**Problem**:
Set down the following listing line for line, without altering a single word.

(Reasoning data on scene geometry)
━━━━━━━━━━

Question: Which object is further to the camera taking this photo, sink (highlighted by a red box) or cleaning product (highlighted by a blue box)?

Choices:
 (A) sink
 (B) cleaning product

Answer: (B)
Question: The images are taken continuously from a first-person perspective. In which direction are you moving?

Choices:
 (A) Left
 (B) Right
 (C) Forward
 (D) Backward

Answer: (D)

━━━━━━━━━━

**Result of the exercise**:
Question: Which object is further to the camera taking this photo, sink (highlighted by a red box) or cleaning product (highlighted by a blue box)?

Choices:
 (A) sink
 (B) cleaning product

Answer: (B)
Question: The images are taken continuously from a first-person perspective. In which direction are you moving?

Choices:
 (A) Left
 (B) Right
 (C) Forward
 (D) Backward

Answer: (D)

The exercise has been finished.